EXERCISE>
Can you print the data exactly and leave out each image?

STORED DATA>
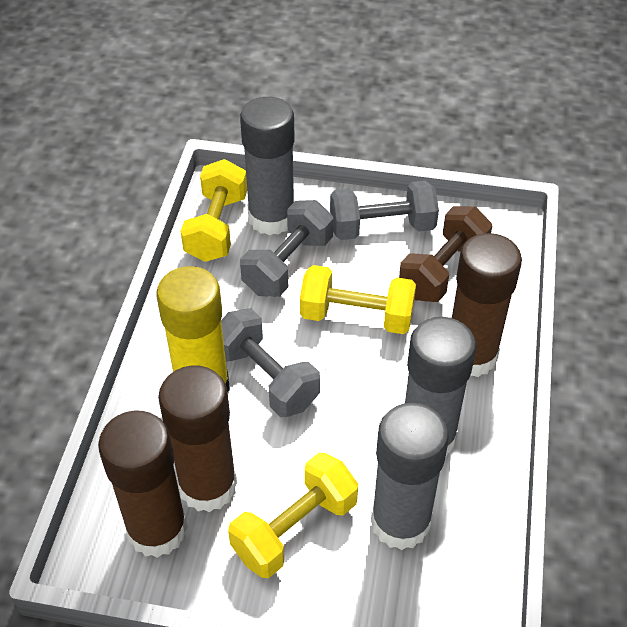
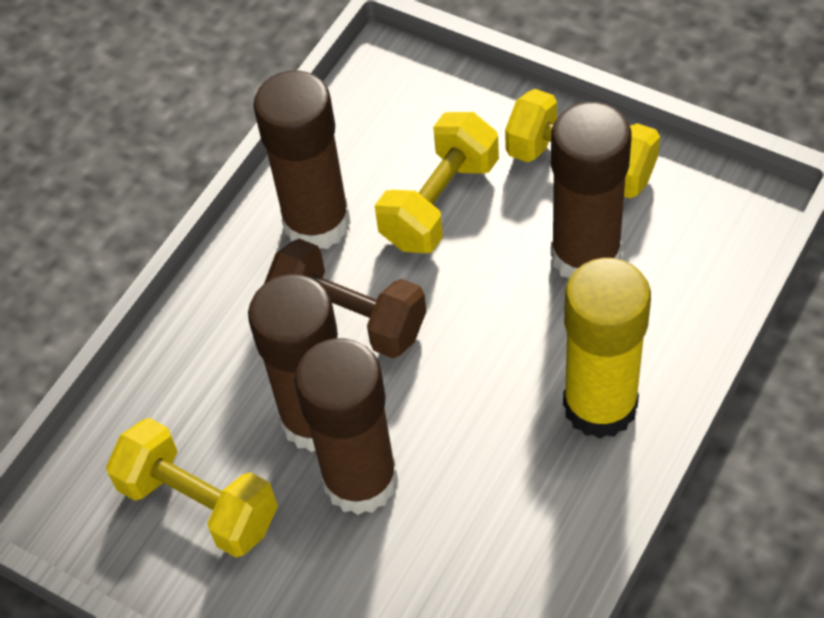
brown glue stick: 3 -> 4
grey dumbbell: 3 -> 0
grey glue stick: 3 -> 0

TASK RESULT>
brown glue stick: 3 -> 4
grey dumbbell: 3 -> 0
grey glue stick: 3 -> 0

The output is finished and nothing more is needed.